[begin Excerpted data]
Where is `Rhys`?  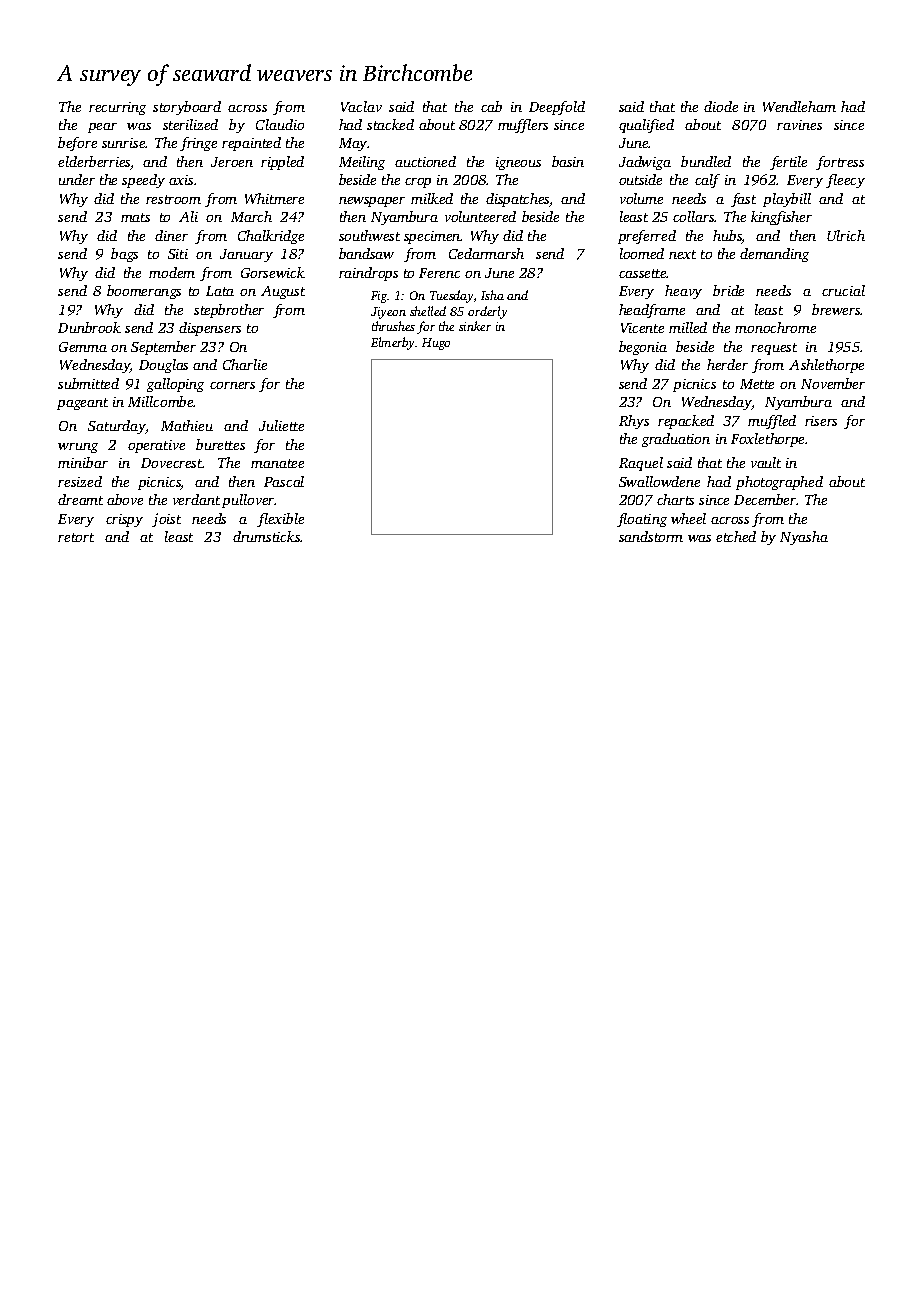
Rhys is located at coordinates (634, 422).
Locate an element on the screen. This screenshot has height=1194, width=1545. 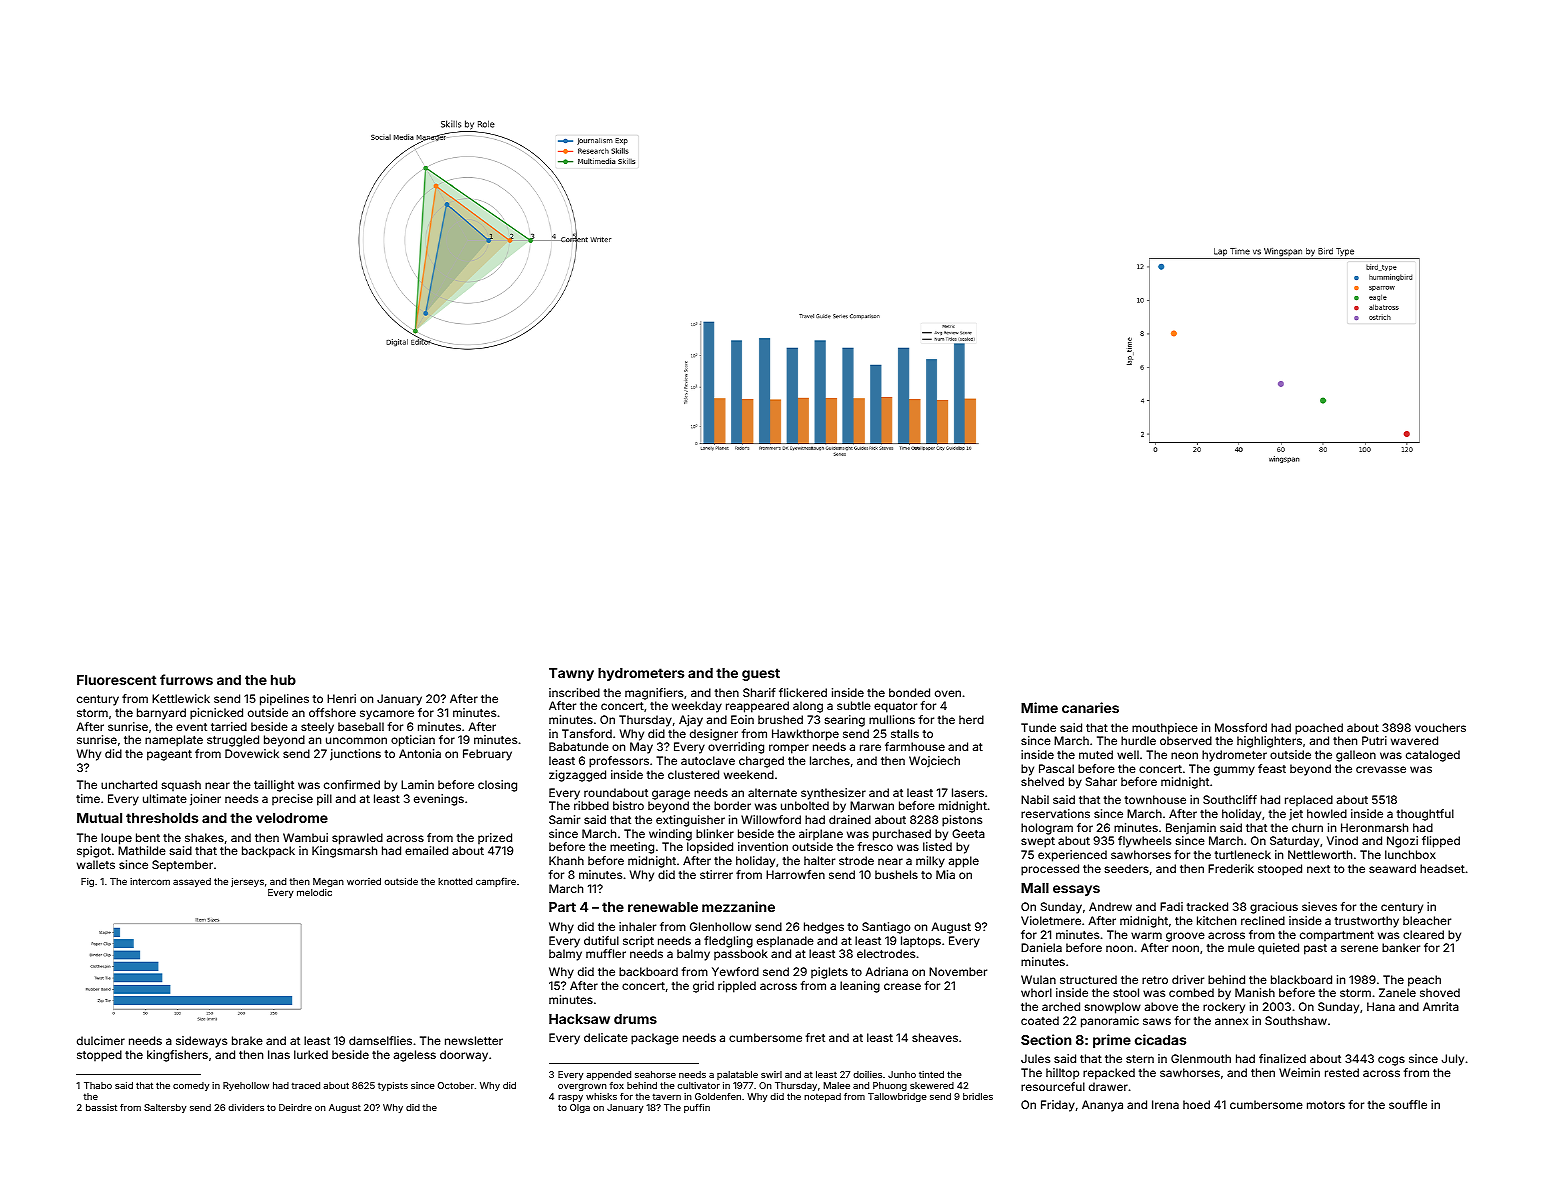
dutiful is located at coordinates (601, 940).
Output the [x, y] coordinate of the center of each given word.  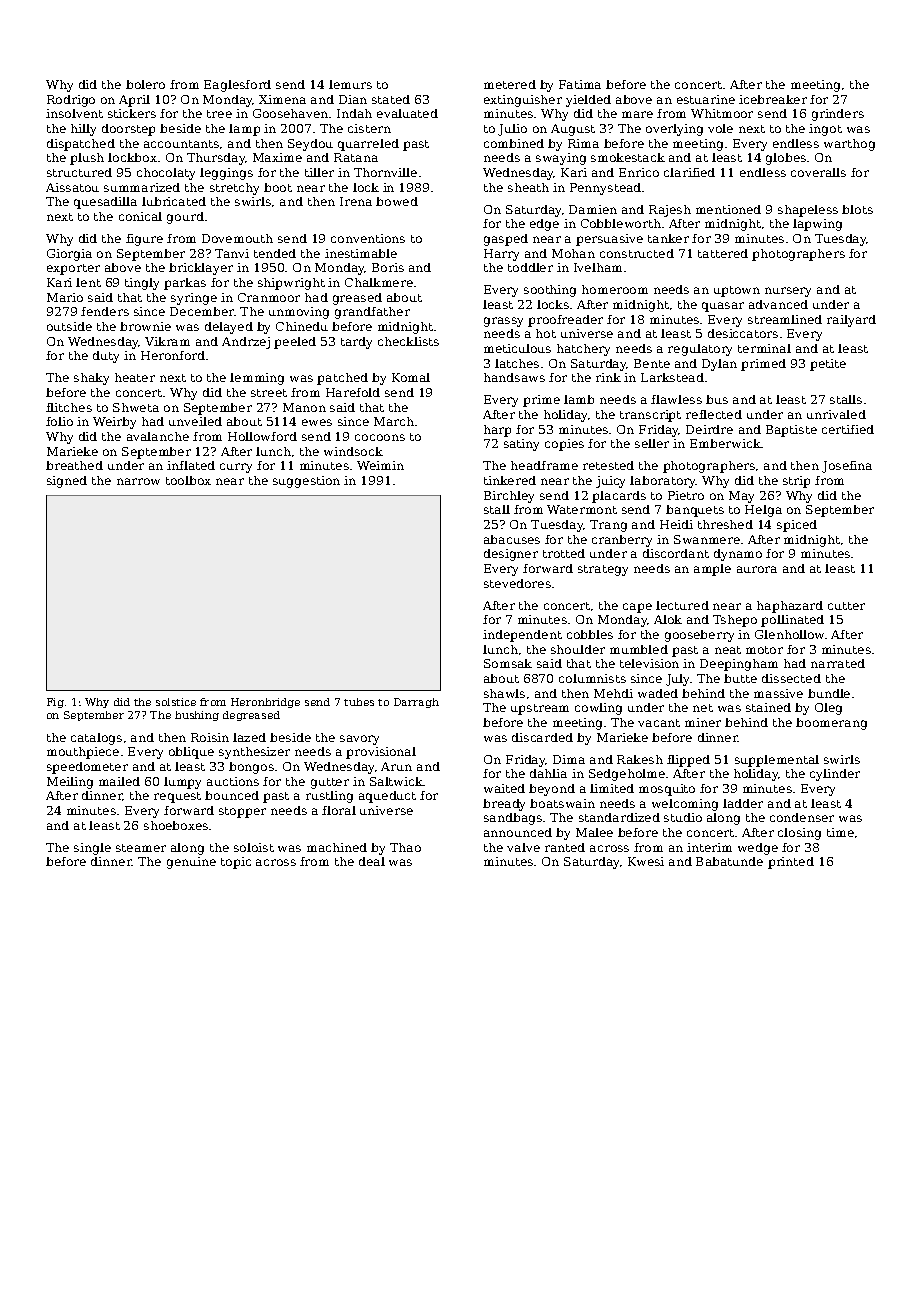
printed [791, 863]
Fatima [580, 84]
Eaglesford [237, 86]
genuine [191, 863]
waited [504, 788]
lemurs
[end Excerpted data]
Copy the entire listing above line for line without changing anything, and leave the pictures out.

[Expected answer]
Where is `Rhys`?  
Rhys is located at coordinates (634, 422).
Locate an element on the screen. This screenshot has height=1194, width=1545. 
dutiful is located at coordinates (601, 940).
Output the [x, y] coordinate of the center of each given word.  
printed [791, 863]
Fatima [580, 84]
Eaglesford [237, 86]
genuine [191, 863]
waited [504, 788]
lemurs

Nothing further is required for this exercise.